SOURCE INFORMATION Start Marker
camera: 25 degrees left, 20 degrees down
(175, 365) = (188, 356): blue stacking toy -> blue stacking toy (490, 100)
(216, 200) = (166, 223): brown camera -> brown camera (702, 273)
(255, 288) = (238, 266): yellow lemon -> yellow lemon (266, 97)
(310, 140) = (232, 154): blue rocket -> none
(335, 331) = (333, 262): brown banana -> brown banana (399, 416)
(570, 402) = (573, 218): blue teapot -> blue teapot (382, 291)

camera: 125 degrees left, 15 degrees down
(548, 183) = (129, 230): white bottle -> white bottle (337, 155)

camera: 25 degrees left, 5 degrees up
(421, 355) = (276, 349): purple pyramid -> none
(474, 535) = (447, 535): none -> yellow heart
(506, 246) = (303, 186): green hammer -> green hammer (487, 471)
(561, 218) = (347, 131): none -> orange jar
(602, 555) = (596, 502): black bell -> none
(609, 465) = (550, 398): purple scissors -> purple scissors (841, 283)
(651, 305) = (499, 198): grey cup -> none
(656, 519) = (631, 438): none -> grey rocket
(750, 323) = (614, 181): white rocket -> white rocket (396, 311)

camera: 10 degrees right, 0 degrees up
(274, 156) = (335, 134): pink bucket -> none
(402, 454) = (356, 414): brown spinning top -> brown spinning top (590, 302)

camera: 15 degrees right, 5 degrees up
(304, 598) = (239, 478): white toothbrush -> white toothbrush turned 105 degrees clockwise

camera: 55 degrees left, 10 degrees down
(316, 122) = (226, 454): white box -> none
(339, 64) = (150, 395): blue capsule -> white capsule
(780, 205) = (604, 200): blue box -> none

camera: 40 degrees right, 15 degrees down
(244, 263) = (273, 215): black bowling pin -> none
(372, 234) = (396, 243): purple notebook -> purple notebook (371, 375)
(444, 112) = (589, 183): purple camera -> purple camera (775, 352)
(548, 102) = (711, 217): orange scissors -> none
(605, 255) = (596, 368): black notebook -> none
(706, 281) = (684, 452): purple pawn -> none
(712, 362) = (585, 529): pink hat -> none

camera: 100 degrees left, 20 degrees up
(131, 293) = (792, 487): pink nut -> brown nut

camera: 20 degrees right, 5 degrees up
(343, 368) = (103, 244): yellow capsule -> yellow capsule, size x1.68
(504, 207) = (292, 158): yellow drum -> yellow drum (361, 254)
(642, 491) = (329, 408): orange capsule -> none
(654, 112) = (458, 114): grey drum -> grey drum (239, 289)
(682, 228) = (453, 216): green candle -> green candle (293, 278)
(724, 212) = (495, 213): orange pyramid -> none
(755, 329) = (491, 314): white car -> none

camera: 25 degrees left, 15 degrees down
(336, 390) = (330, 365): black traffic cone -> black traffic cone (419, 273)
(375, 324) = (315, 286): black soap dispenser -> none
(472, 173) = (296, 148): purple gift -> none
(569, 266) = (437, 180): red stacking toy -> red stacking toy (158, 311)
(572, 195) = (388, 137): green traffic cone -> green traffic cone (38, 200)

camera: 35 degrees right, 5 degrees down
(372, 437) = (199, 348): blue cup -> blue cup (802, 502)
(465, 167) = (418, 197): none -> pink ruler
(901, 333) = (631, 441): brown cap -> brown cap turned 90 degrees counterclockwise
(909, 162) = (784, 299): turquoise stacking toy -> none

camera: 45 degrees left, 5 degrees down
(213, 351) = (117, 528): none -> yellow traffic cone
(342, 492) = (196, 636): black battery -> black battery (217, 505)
SOURCE INFORMATION End Marker
> YOUR OBJECTIVE
Beginning at the line with "(244, 263) = (273, 215): black" and stopping after the line with "(901, 333) = (631, 441): brown", please write out every line of the data above exactly and nothing else.

> ANSWER AREA
(244, 263) = (273, 215): black bowling pin -> none
(372, 234) = (396, 243): purple notebook -> purple notebook (371, 375)
(444, 112) = (589, 183): purple camera -> purple camera (775, 352)
(548, 102) = (711, 217): orange scissors -> none
(605, 255) = (596, 368): black notebook -> none
(706, 281) = (684, 452): purple pawn -> none
(712, 362) = (585, 529): pink hat -> none

camera: 100 degrees left, 20 degrees up
(131, 293) = (792, 487): pink nut -> brown nut

camera: 20 degrees right, 5 degrees up
(343, 368) = (103, 244): yellow capsule -> yellow capsule, size x1.68
(504, 207) = (292, 158): yellow drum -> yellow drum (361, 254)
(642, 491) = (329, 408): orange capsule -> none
(654, 112) = (458, 114): grey drum -> grey drum (239, 289)
(682, 228) = (453, 216): green candle -> green candle (293, 278)
(724, 212) = (495, 213): orange pyramid -> none
(755, 329) = (491, 314): white car -> none

camera: 25 degrees left, 15 degrees down
(336, 390) = (330, 365): black traffic cone -> black traffic cone (419, 273)
(375, 324) = (315, 286): black soap dispenser -> none
(472, 173) = (296, 148): purple gift -> none
(569, 266) = (437, 180): red stacking toy -> red stacking toy (158, 311)
(572, 195) = (388, 137): green traffic cone -> green traffic cone (38, 200)

camera: 35 degrees right, 5 degrees down
(372, 437) = (199, 348): blue cup -> blue cup (802, 502)
(465, 167) = (418, 197): none -> pink ruler
(901, 333) = (631, 441): brown cap -> brown cap turned 90 degrees counterclockwise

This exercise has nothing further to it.